- What needs to be done -
Type the records that follow again exactly as written, but drop the pictures.

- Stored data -
______

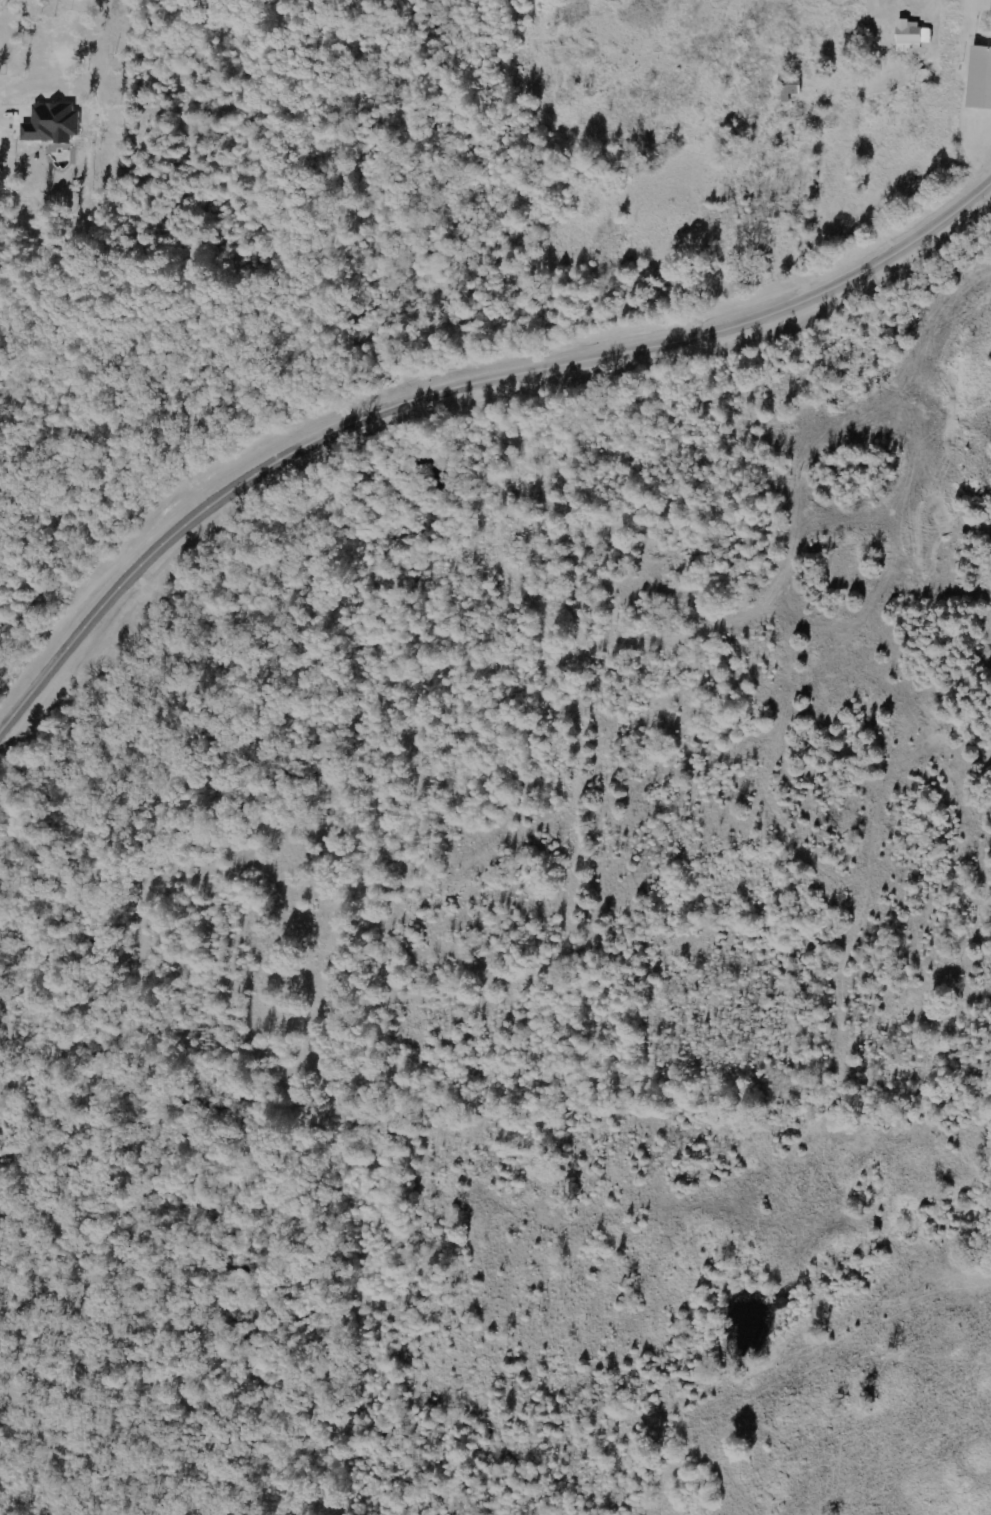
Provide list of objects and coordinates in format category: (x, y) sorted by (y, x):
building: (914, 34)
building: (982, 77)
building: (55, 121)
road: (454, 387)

______

- Task response -
Provide list of objects and coordinates in format category: (x, y) sorted by (y, x):
building: (914, 34)
building: (982, 77)
building: (55, 121)
road: (454, 387)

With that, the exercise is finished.